_What to work on_
What does the data read, word for word, from the line containing "D1: diode US1M" through its final line? Give those lines only.

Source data
--- START ---
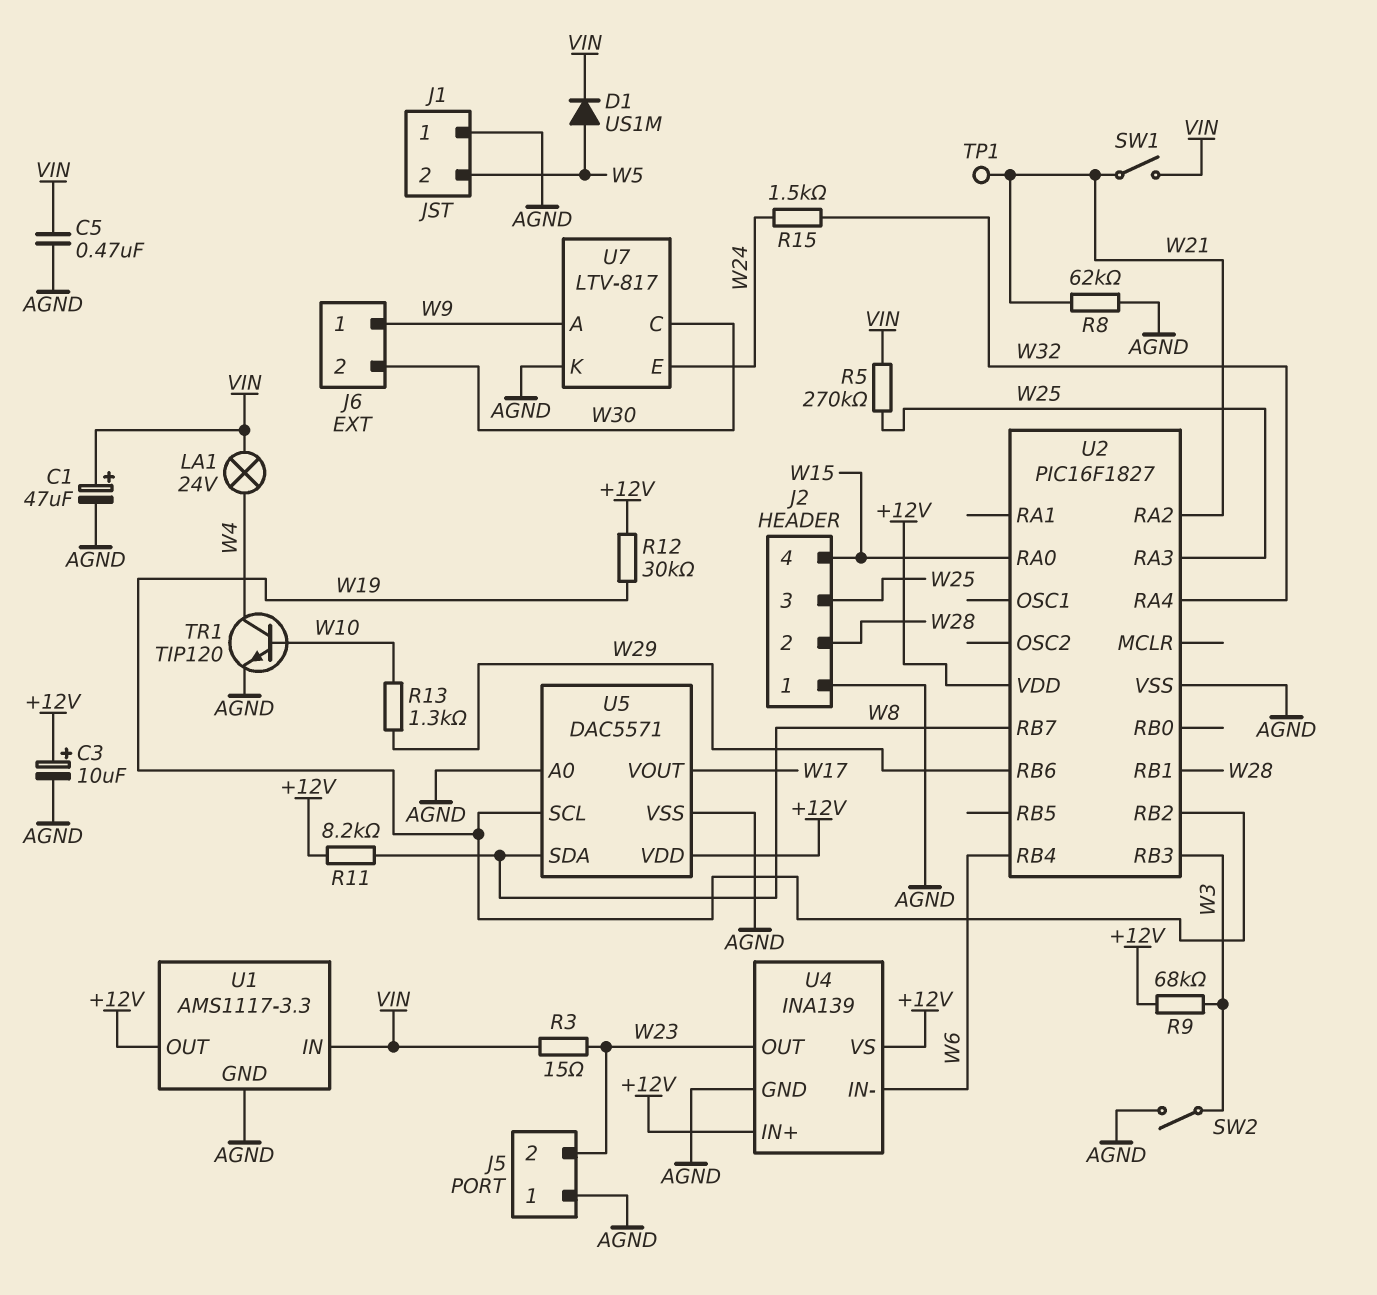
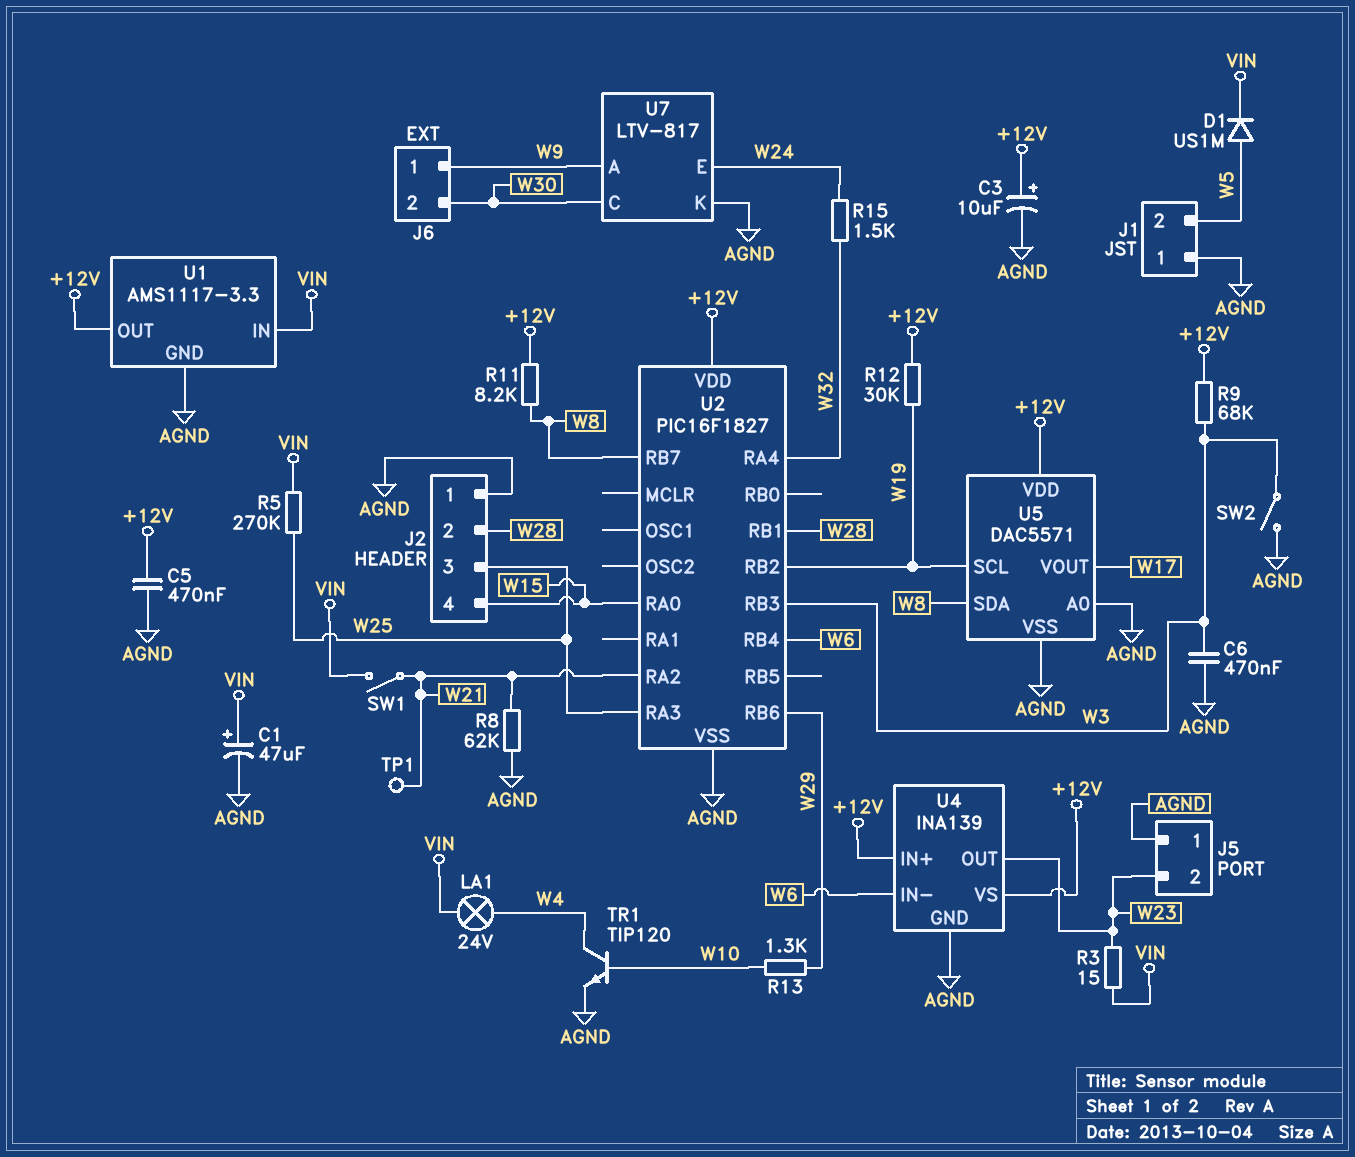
C5: 470nF (AGND, VIN) -> 470nF (+12V, AGND)
C6: none -> 470nF (AGND, W3)

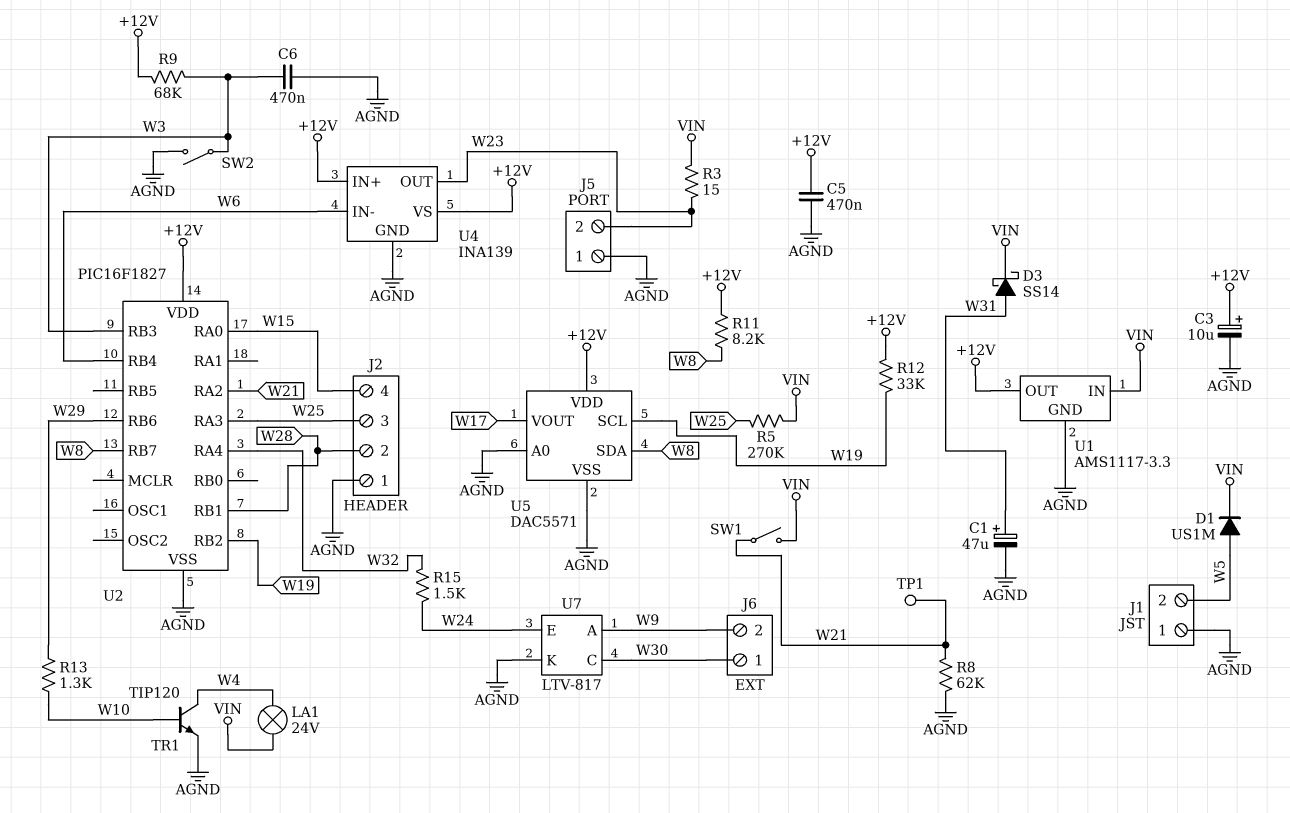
C1: 47uF (plus VIN, minus AGND) -> 47uF (plus W31, minus AGND)
D3: none -> schottky SS14 (A W31, K VIN)
J6 pin 1: W9 -> W30
J6 pin 2: W30 -> W9
R12: 30k (+12V, W19) -> 33k (+12V, W19)

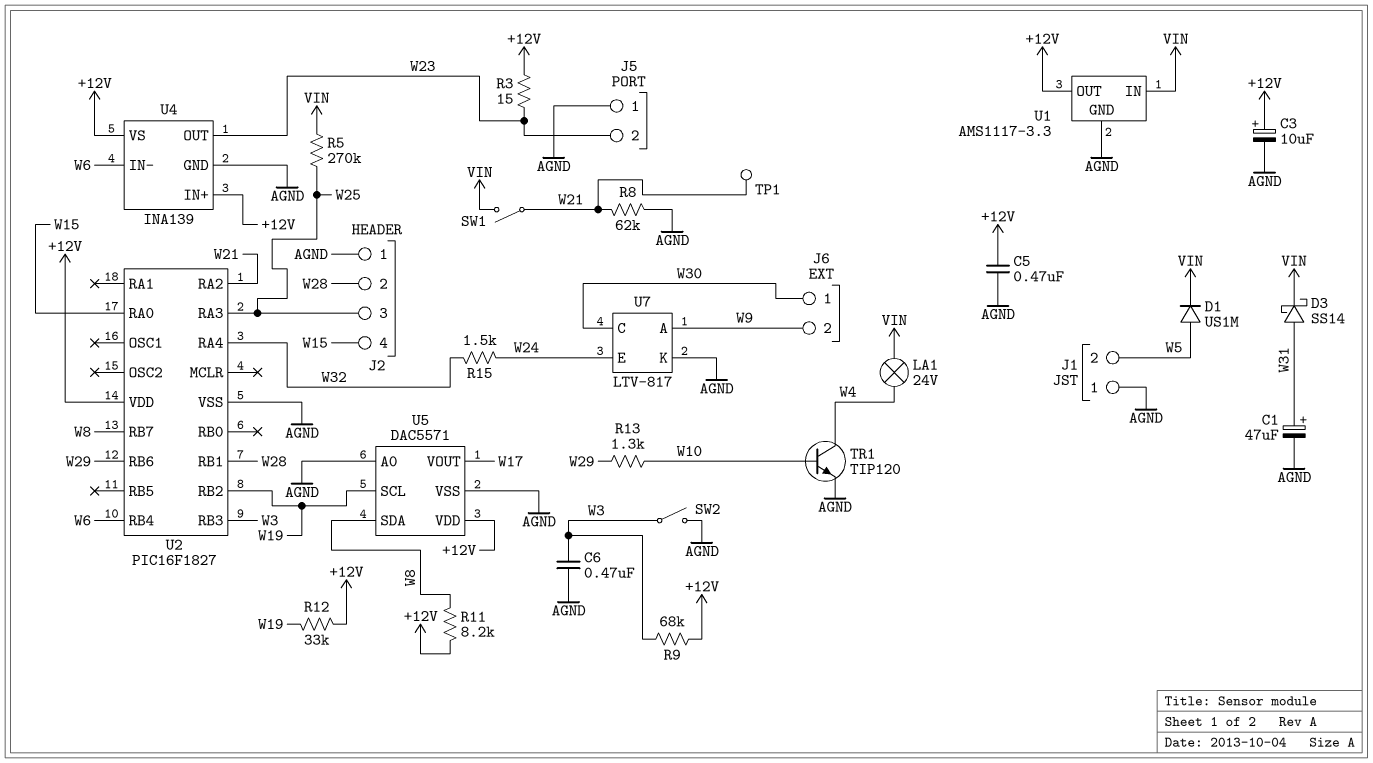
R3: 15 (VIN, W23) -> 15 (+12V, W23)

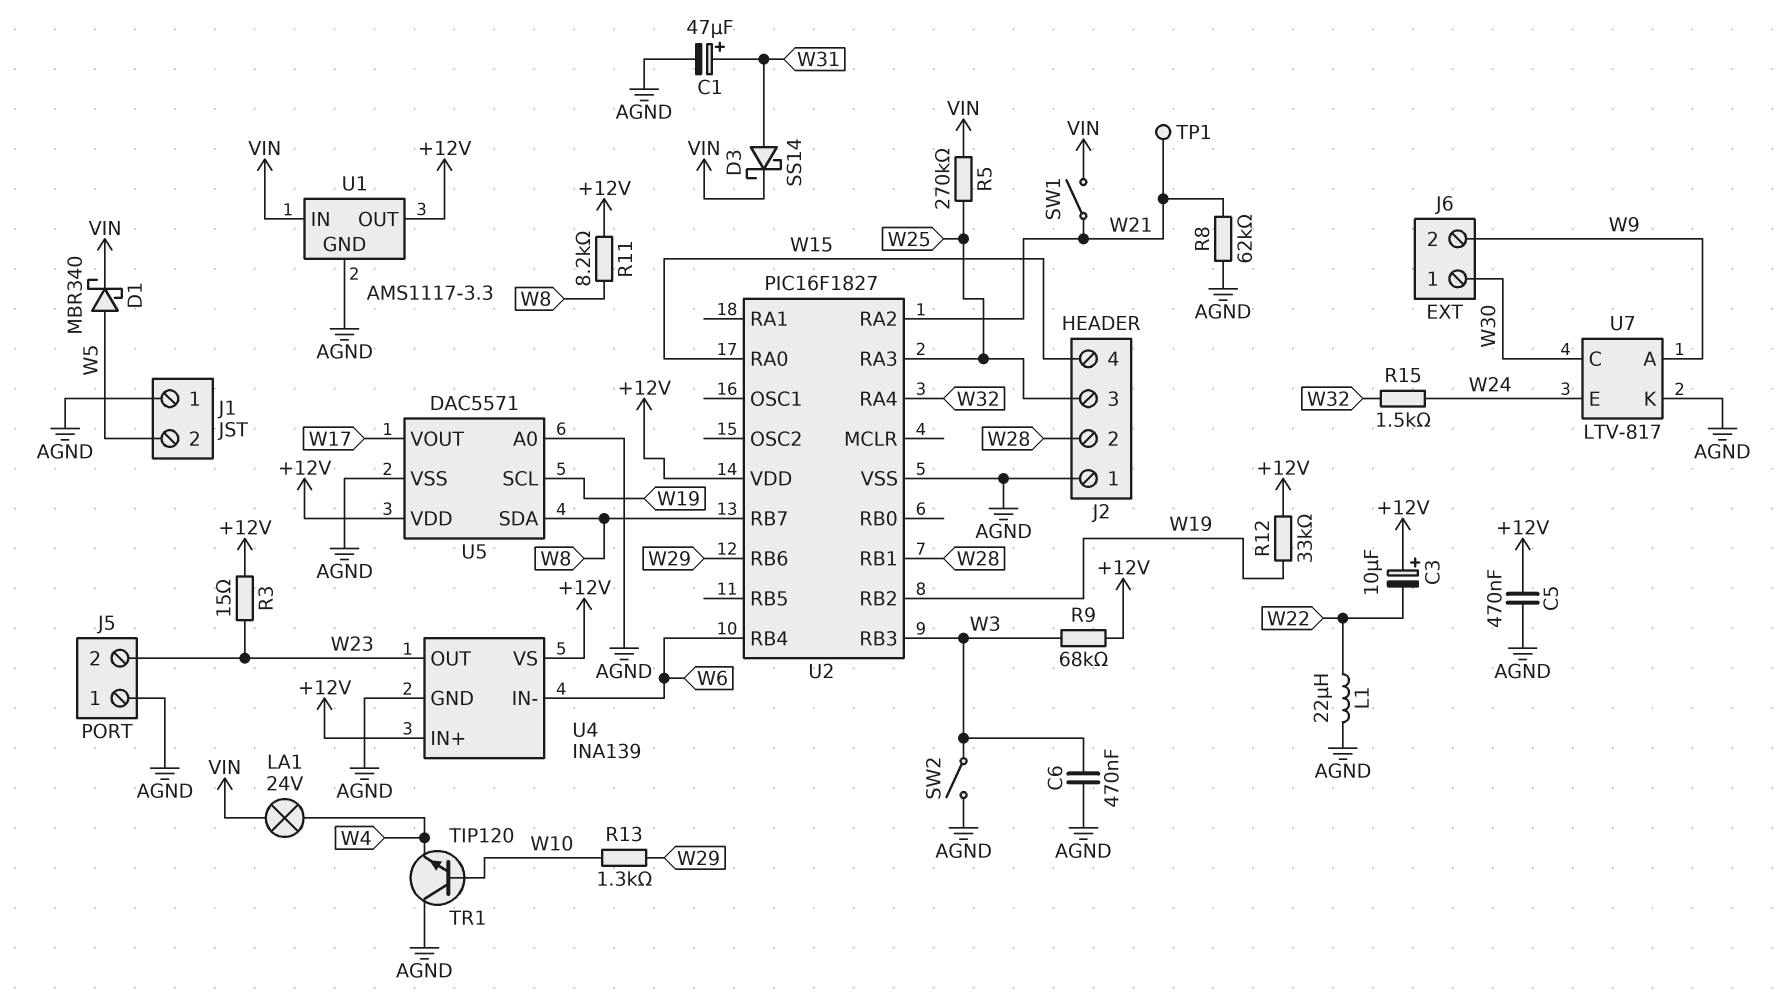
C3: 10uF (plus +12V, minus AGND) -> 10uF (plus +12V, minus W22)
D1: diode US1M (A W5, K VIN) -> schottky MBR340 (A W5, K VIN)
L1: none -> 22uH (AGND, W22)
TR1: NPN TIP120 (B W10, C W4, E AGND) -> NPN TIP120 (B W10, C AGND, E W4)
--- END ---
_Written solution_
D1: diode US1M (A W5, K VIN) -> schottky MBR340 (A W5, K VIN)
L1: none -> 22uH (AGND, W22)
TR1: NPN TIP120 (B W10, C W4, E AGND) -> NPN TIP120 (B W10, C AGND, E W4)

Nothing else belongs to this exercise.